((
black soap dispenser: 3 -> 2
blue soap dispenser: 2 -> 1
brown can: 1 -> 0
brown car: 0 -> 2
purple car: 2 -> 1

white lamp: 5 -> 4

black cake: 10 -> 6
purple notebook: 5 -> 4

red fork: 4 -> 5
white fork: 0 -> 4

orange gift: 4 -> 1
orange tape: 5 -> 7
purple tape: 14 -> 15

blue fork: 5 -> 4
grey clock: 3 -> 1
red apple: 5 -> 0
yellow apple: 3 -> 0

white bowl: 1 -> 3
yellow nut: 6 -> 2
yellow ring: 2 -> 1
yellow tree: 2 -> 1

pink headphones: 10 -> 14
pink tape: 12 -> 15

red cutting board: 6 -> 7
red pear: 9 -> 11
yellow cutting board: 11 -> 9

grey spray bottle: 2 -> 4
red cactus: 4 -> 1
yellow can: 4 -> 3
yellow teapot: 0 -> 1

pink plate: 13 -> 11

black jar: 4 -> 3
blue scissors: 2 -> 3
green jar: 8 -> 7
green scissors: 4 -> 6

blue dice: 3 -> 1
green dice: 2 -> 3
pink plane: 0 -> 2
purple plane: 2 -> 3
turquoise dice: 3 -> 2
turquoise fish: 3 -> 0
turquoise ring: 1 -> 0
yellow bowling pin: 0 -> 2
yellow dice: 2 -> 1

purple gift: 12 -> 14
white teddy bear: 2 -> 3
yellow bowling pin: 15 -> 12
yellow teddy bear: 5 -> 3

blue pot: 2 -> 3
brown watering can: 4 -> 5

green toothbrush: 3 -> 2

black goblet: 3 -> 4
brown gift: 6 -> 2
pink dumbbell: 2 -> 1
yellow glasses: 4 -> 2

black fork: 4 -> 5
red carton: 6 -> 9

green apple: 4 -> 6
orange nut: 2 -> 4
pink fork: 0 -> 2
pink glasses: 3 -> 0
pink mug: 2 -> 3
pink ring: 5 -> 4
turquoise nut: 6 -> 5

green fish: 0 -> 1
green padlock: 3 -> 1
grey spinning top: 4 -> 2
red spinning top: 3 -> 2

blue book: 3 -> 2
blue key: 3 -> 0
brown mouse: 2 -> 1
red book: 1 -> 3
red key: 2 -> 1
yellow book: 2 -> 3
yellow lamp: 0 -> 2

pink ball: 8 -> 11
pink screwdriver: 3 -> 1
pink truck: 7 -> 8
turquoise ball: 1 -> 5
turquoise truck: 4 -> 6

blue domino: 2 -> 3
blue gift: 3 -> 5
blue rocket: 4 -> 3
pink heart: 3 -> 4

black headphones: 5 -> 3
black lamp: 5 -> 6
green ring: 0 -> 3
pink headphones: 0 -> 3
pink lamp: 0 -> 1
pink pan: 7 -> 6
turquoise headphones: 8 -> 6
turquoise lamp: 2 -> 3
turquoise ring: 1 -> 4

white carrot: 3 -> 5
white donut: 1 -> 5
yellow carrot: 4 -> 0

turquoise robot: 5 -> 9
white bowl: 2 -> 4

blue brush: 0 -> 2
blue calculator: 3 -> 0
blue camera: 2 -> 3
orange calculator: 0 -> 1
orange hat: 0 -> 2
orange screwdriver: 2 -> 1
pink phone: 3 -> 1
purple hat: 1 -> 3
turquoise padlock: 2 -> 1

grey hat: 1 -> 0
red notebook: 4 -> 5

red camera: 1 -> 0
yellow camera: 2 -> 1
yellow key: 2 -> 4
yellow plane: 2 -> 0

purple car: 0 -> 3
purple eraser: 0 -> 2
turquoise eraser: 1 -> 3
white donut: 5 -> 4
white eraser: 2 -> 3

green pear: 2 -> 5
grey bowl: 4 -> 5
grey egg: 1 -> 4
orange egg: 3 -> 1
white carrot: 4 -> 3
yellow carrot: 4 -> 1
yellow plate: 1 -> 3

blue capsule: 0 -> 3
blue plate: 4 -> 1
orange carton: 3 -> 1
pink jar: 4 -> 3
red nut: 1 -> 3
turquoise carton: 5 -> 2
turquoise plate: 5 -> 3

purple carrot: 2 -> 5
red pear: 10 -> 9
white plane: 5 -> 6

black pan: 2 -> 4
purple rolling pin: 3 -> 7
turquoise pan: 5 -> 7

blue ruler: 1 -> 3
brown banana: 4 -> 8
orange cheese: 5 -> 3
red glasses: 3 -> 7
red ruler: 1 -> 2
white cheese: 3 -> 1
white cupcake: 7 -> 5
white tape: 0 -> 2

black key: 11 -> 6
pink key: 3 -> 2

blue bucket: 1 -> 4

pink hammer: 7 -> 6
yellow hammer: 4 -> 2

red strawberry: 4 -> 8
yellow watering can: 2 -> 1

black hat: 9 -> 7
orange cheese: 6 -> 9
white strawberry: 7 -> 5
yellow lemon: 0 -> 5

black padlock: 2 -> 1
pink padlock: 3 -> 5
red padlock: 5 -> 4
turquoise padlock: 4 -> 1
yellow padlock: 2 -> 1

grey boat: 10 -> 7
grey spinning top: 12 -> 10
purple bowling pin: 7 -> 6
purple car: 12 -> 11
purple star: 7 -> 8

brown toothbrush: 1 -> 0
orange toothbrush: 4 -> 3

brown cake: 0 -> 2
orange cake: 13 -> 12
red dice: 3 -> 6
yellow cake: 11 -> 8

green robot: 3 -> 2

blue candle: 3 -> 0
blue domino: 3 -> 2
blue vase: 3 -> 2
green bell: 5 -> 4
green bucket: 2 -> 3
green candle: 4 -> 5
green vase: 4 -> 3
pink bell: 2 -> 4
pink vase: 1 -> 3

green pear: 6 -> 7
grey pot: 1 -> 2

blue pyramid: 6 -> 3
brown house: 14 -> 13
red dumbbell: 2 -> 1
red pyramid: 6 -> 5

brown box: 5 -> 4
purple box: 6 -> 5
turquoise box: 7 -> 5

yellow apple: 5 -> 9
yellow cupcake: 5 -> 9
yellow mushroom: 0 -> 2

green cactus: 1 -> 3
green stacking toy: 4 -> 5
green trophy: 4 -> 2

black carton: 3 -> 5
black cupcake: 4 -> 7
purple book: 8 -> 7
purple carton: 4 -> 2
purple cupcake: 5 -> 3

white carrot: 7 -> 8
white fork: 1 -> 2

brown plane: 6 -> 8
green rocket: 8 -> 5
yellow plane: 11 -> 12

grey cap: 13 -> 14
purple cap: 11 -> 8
))
All of the data above needs to be given again exactly.

black soap dispenser: 3 -> 2
blue soap dispenser: 2 -> 1
brown can: 1 -> 0
brown car: 0 -> 2
purple car: 2 -> 1

white lamp: 5 -> 4

black cake: 10 -> 6
purple notebook: 5 -> 4

red fork: 4 -> 5
white fork: 0 -> 4

orange gift: 4 -> 1
orange tape: 5 -> 7
purple tape: 14 -> 15

blue fork: 5 -> 4
grey clock: 3 -> 1
red apple: 5 -> 0
yellow apple: 3 -> 0

white bowl: 1 -> 3
yellow nut: 6 -> 2
yellow ring: 2 -> 1
yellow tree: 2 -> 1

pink headphones: 10 -> 14
pink tape: 12 -> 15

red cutting board: 6 -> 7
red pear: 9 -> 11
yellow cutting board: 11 -> 9

grey spray bottle: 2 -> 4
red cactus: 4 -> 1
yellow can: 4 -> 3
yellow teapot: 0 -> 1

pink plate: 13 -> 11

black jar: 4 -> 3
blue scissors: 2 -> 3
green jar: 8 -> 7
green scissors: 4 -> 6

blue dice: 3 -> 1
green dice: 2 -> 3
pink plane: 0 -> 2
purple plane: 2 -> 3
turquoise dice: 3 -> 2
turquoise fish: 3 -> 0
turquoise ring: 1 -> 0
yellow bowling pin: 0 -> 2
yellow dice: 2 -> 1

purple gift: 12 -> 14
white teddy bear: 2 -> 3
yellow bowling pin: 15 -> 12
yellow teddy bear: 5 -> 3

blue pot: 2 -> 3
brown watering can: 4 -> 5

green toothbrush: 3 -> 2

black goblet: 3 -> 4
brown gift: 6 -> 2
pink dumbbell: 2 -> 1
yellow glasses: 4 -> 2

black fork: 4 -> 5
red carton: 6 -> 9

green apple: 4 -> 6
orange nut: 2 -> 4
pink fork: 0 -> 2
pink glasses: 3 -> 0
pink mug: 2 -> 3
pink ring: 5 -> 4
turquoise nut: 6 -> 5

green fish: 0 -> 1
green padlock: 3 -> 1
grey spinning top: 4 -> 2
red spinning top: 3 -> 2

blue book: 3 -> 2
blue key: 3 -> 0
brown mouse: 2 -> 1
red book: 1 -> 3
red key: 2 -> 1
yellow book: 2 -> 3
yellow lamp: 0 -> 2

pink ball: 8 -> 11
pink screwdriver: 3 -> 1
pink truck: 7 -> 8
turquoise ball: 1 -> 5
turquoise truck: 4 -> 6

blue domino: 2 -> 3
blue gift: 3 -> 5
blue rocket: 4 -> 3
pink heart: 3 -> 4

black headphones: 5 -> 3
black lamp: 5 -> 6
green ring: 0 -> 3
pink headphones: 0 -> 3
pink lamp: 0 -> 1
pink pan: 7 -> 6
turquoise headphones: 8 -> 6
turquoise lamp: 2 -> 3
turquoise ring: 1 -> 4

white carrot: 3 -> 5
white donut: 1 -> 5
yellow carrot: 4 -> 0

turquoise robot: 5 -> 9
white bowl: 2 -> 4

blue brush: 0 -> 2
blue calculator: 3 -> 0
blue camera: 2 -> 3
orange calculator: 0 -> 1
orange hat: 0 -> 2
orange screwdriver: 2 -> 1
pink phone: 3 -> 1
purple hat: 1 -> 3
turquoise padlock: 2 -> 1

grey hat: 1 -> 0
red notebook: 4 -> 5

red camera: 1 -> 0
yellow camera: 2 -> 1
yellow key: 2 -> 4
yellow plane: 2 -> 0

purple car: 0 -> 3
purple eraser: 0 -> 2
turquoise eraser: 1 -> 3
white donut: 5 -> 4
white eraser: 2 -> 3

green pear: 2 -> 5
grey bowl: 4 -> 5
grey egg: 1 -> 4
orange egg: 3 -> 1
white carrot: 4 -> 3
yellow carrot: 4 -> 1
yellow plate: 1 -> 3

blue capsule: 0 -> 3
blue plate: 4 -> 1
orange carton: 3 -> 1
pink jar: 4 -> 3
red nut: 1 -> 3
turquoise carton: 5 -> 2
turquoise plate: 5 -> 3

purple carrot: 2 -> 5
red pear: 10 -> 9
white plane: 5 -> 6

black pan: 2 -> 4
purple rolling pin: 3 -> 7
turquoise pan: 5 -> 7

blue ruler: 1 -> 3
brown banana: 4 -> 8
orange cheese: 5 -> 3
red glasses: 3 -> 7
red ruler: 1 -> 2
white cheese: 3 -> 1
white cupcake: 7 -> 5
white tape: 0 -> 2

black key: 11 -> 6
pink key: 3 -> 2

blue bucket: 1 -> 4

pink hammer: 7 -> 6
yellow hammer: 4 -> 2

red strawberry: 4 -> 8
yellow watering can: 2 -> 1

black hat: 9 -> 7
orange cheese: 6 -> 9
white strawberry: 7 -> 5
yellow lemon: 0 -> 5

black padlock: 2 -> 1
pink padlock: 3 -> 5
red padlock: 5 -> 4
turquoise padlock: 4 -> 1
yellow padlock: 2 -> 1

grey boat: 10 -> 7
grey spinning top: 12 -> 10
purple bowling pin: 7 -> 6
purple car: 12 -> 11
purple star: 7 -> 8

brown toothbrush: 1 -> 0
orange toothbrush: 4 -> 3

brown cake: 0 -> 2
orange cake: 13 -> 12
red dice: 3 -> 6
yellow cake: 11 -> 8

green robot: 3 -> 2

blue candle: 3 -> 0
blue domino: 3 -> 2
blue vase: 3 -> 2
green bell: 5 -> 4
green bucket: 2 -> 3
green candle: 4 -> 5
green vase: 4 -> 3
pink bell: 2 -> 4
pink vase: 1 -> 3

green pear: 6 -> 7
grey pot: 1 -> 2

blue pyramid: 6 -> 3
brown house: 14 -> 13
red dumbbell: 2 -> 1
red pyramid: 6 -> 5

brown box: 5 -> 4
purple box: 6 -> 5
turquoise box: 7 -> 5

yellow apple: 5 -> 9
yellow cupcake: 5 -> 9
yellow mushroom: 0 -> 2

green cactus: 1 -> 3
green stacking toy: 4 -> 5
green trophy: 4 -> 2

black carton: 3 -> 5
black cupcake: 4 -> 7
purple book: 8 -> 7
purple carton: 4 -> 2
purple cupcake: 5 -> 3

white carrot: 7 -> 8
white fork: 1 -> 2

brown plane: 6 -> 8
green rocket: 8 -> 5
yellow plane: 11 -> 12

grey cap: 13 -> 14
purple cap: 11 -> 8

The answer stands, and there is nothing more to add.